(Beginning of EXCERPTED DATA)
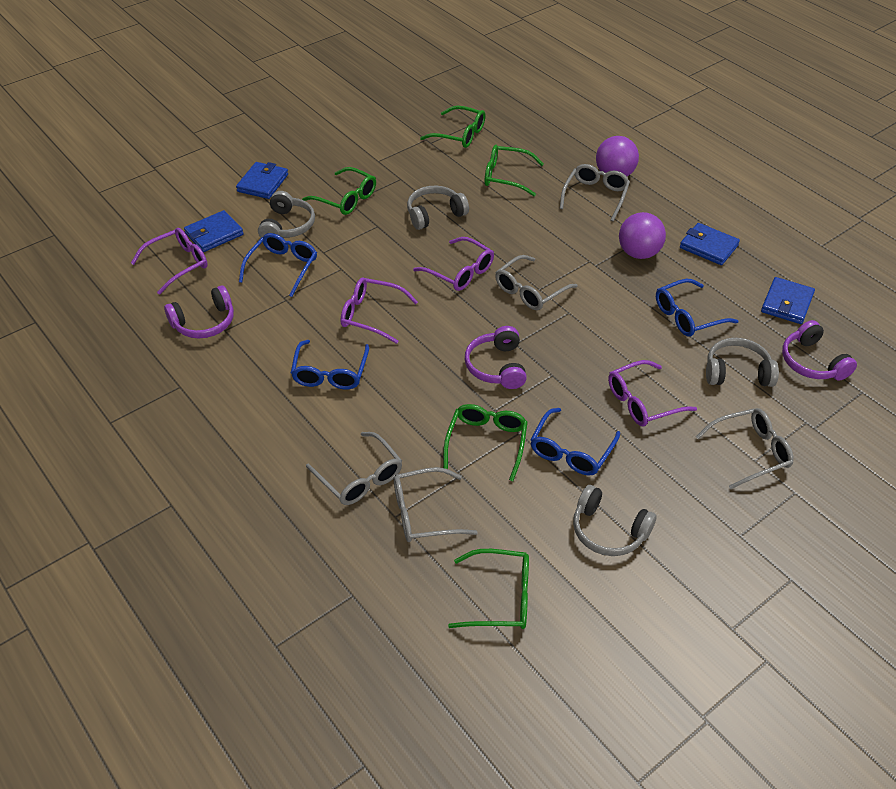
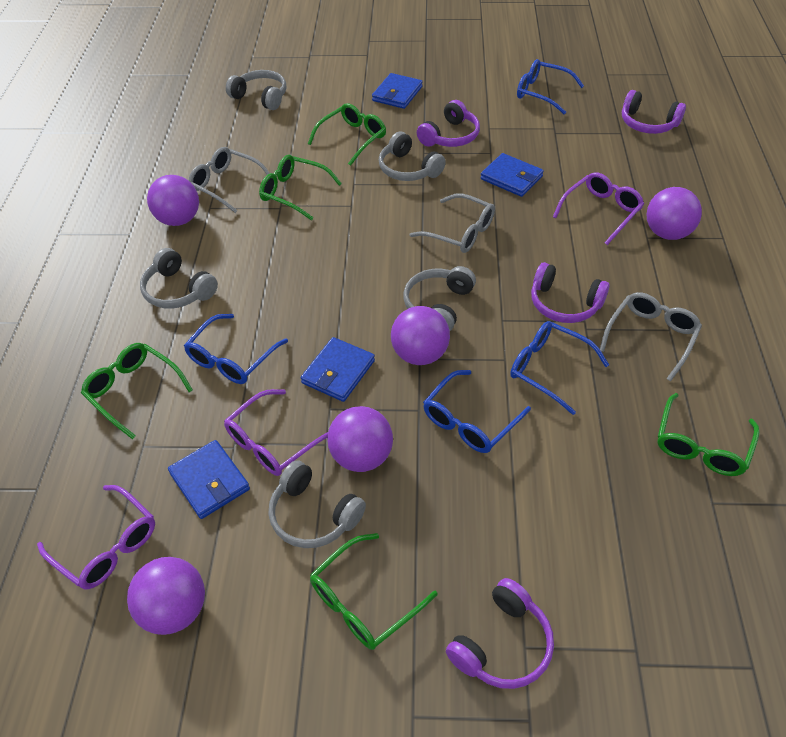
grey glasses: 5 -> 3
grey headphones: 4 -> 5
purple ball: 2 -> 5
purple glasses: 4 -> 3
purple headphones: 3 -> 4

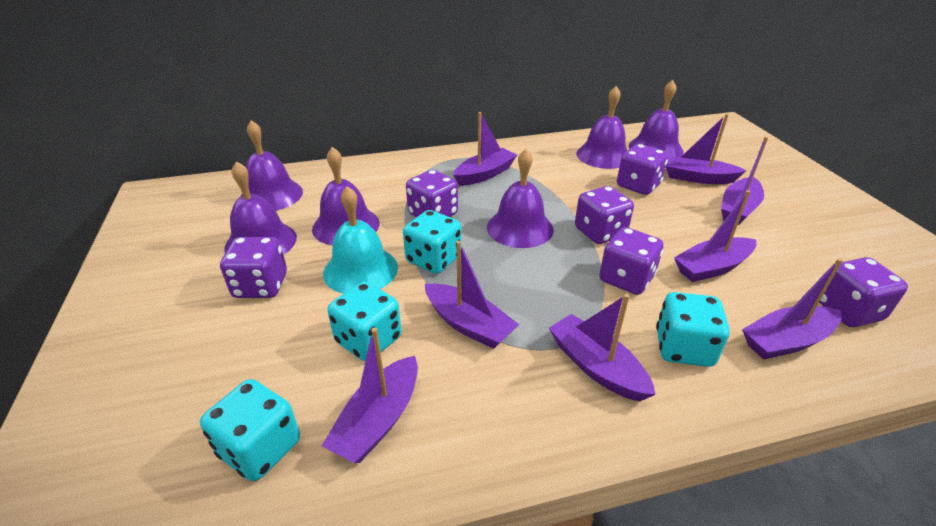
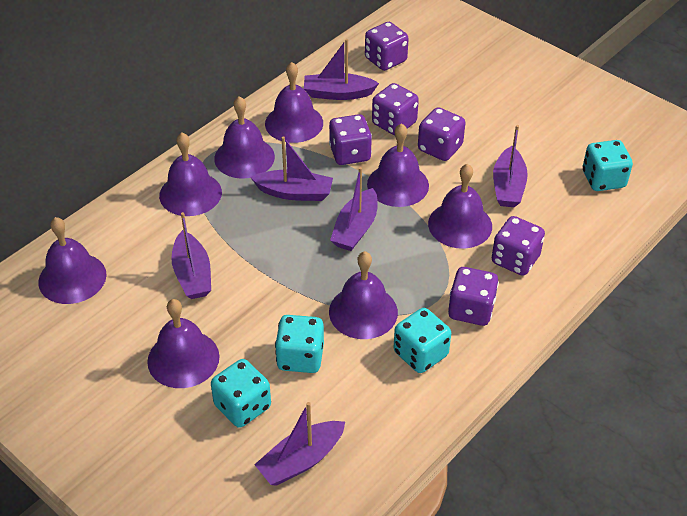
purple bell: 6 -> 8
purple boat: 8 -> 6
turquoise bell: 1 -> 0

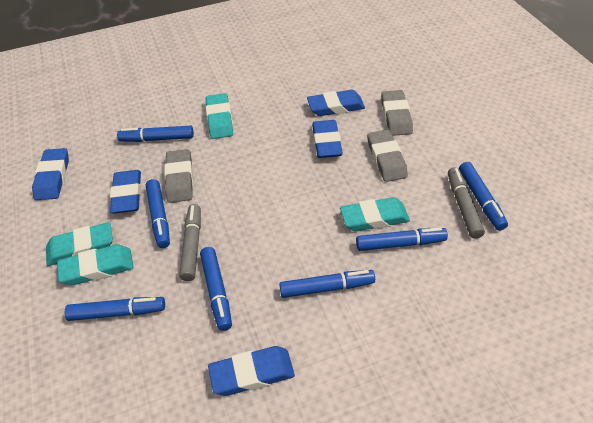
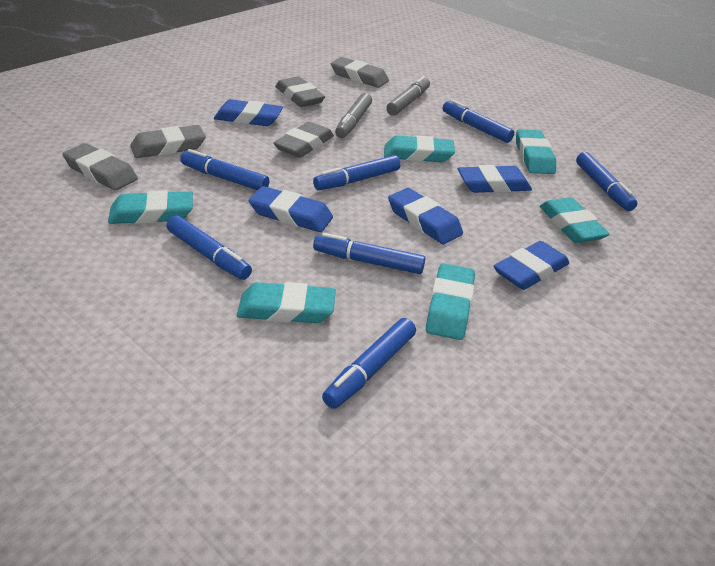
grey eraser: 3 -> 5
turquoise eraser: 4 -> 6

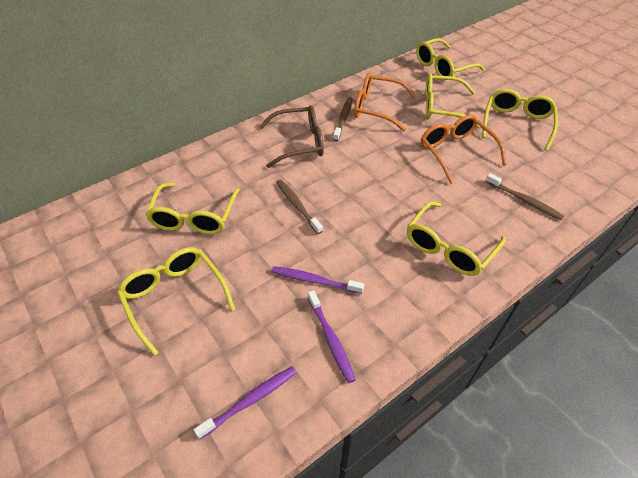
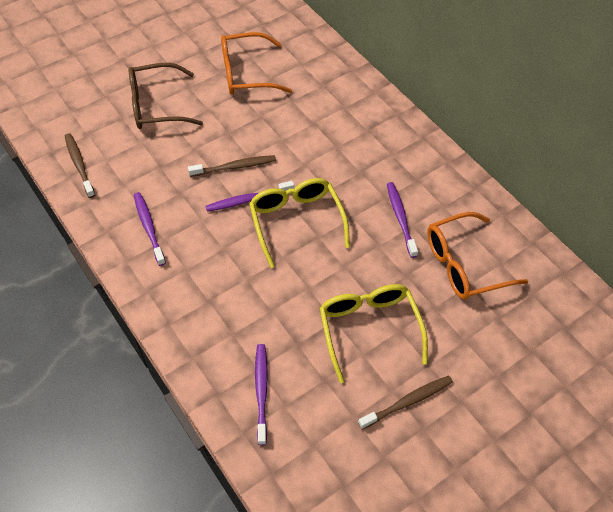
purple toothbrush: 3 -> 4
yellow glasses: 6 -> 2

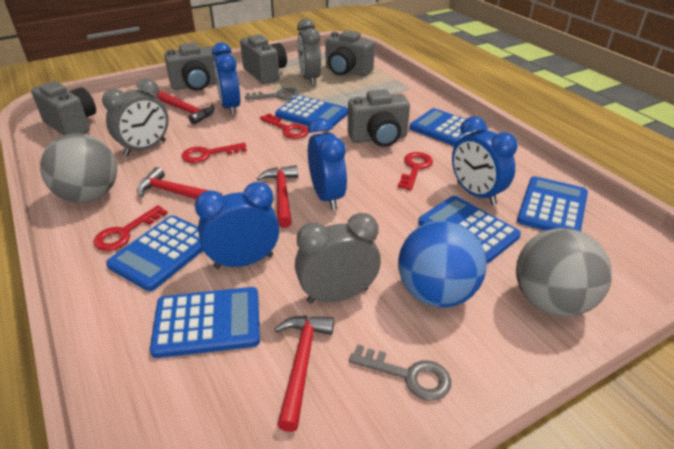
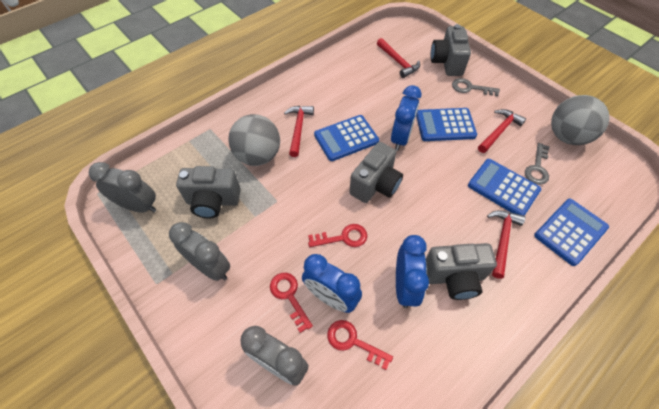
blue ball: 1 -> 0
blue calculator: 6 -> 4
blue clock: 4 -> 3
grey camera: 5 -> 4
red key: 4 -> 3

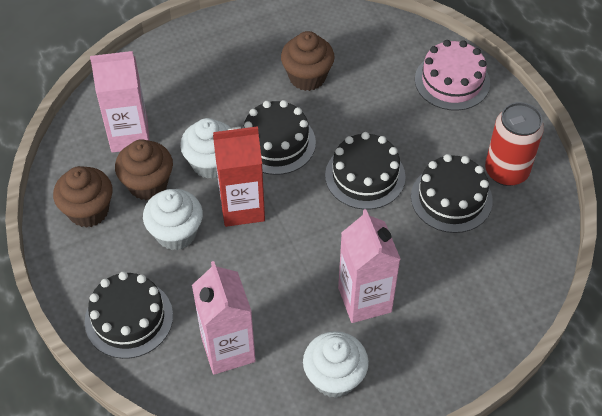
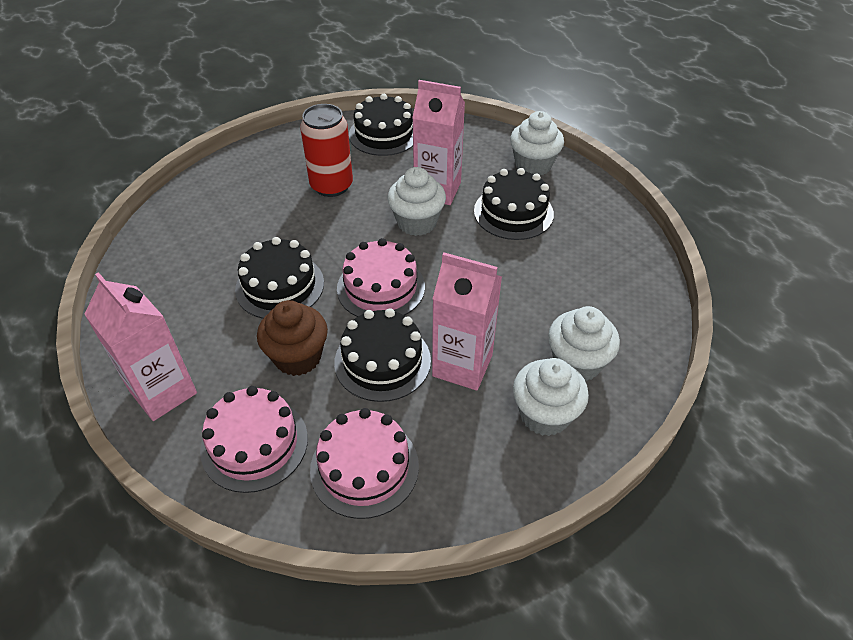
brown cupcake: 3 -> 1
pink cake: 1 -> 3
red carton: 1 -> 0
white cupcake: 3 -> 4

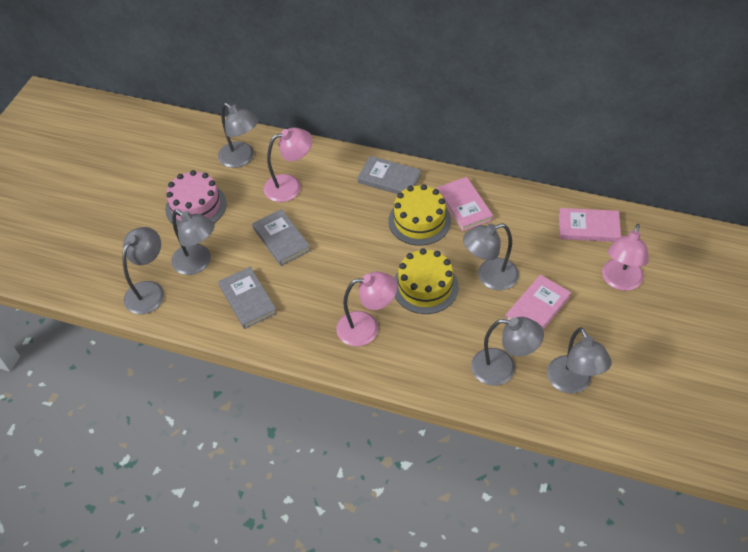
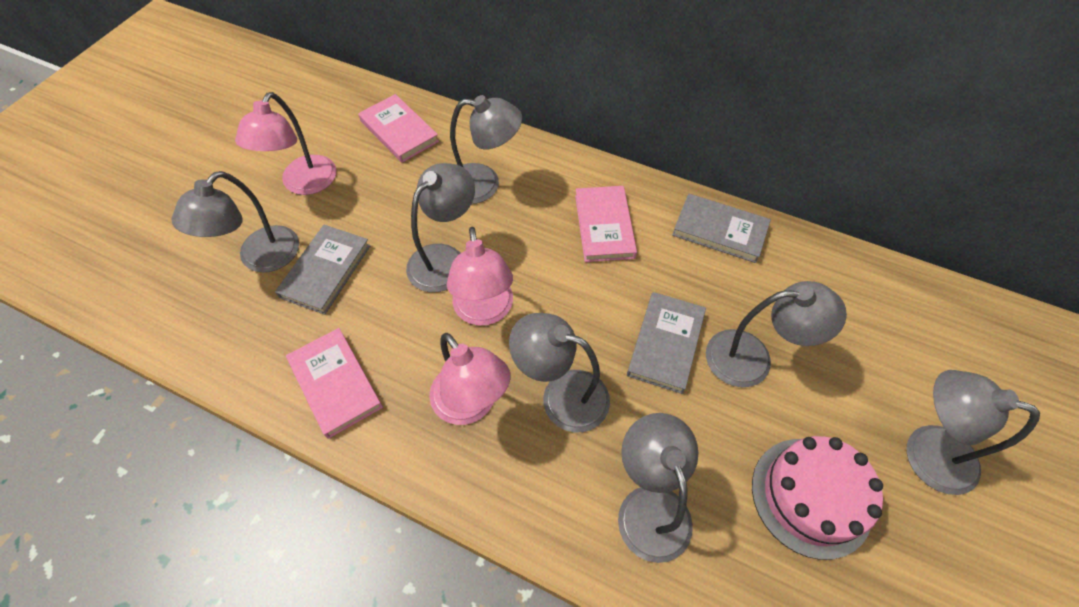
grey lamp: 6 -> 7
yellow cake: 2 -> 0

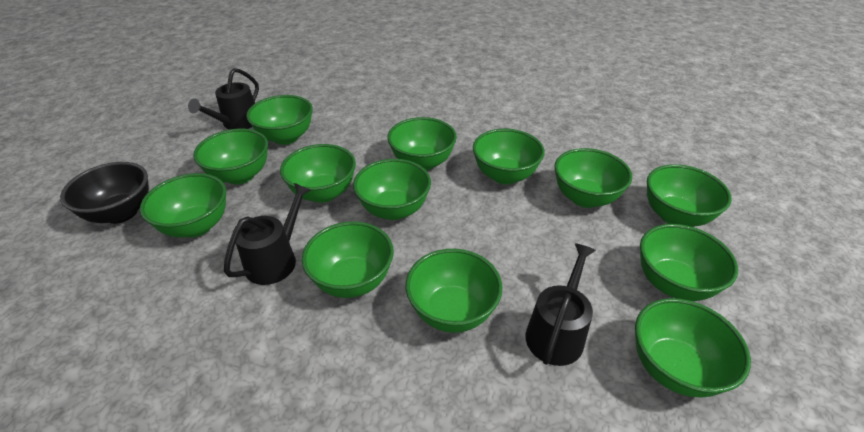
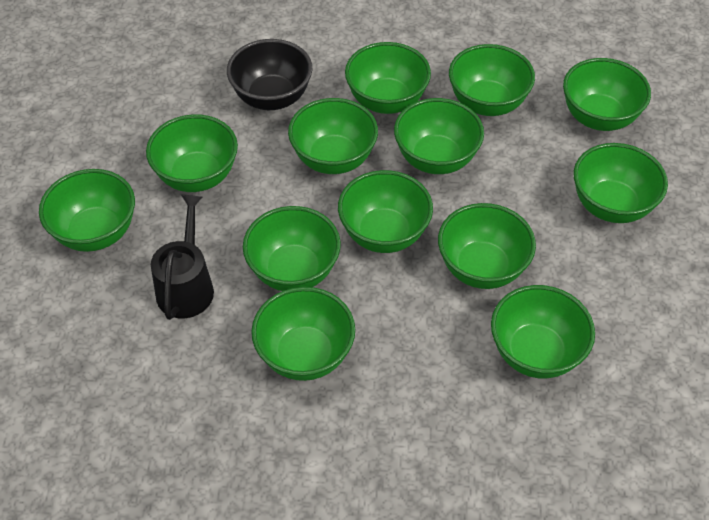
black watering can: 3 -> 1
(End of EXCERPTED DATA)
EXERCISE GOAL: Exclude all images and restate the records above word for word.

EXERCISE RESULT:
grey glasses: 5 -> 3
grey headphones: 4 -> 5
purple ball: 2 -> 5
purple glasses: 4 -> 3
purple headphones: 3 -> 4

purple bell: 6 -> 8
purple boat: 8 -> 6
turquoise bell: 1 -> 0

grey eraser: 3 -> 5
turquoise eraser: 4 -> 6

purple toothbrush: 3 -> 4
yellow glasses: 6 -> 2

blue ball: 1 -> 0
blue calculator: 6 -> 4
blue clock: 4 -> 3
grey camera: 5 -> 4
red key: 4 -> 3

brown cupcake: 3 -> 1
pink cake: 1 -> 3
red carton: 1 -> 0
white cupcake: 3 -> 4

grey lamp: 6 -> 7
yellow cake: 2 -> 0

black watering can: 3 -> 1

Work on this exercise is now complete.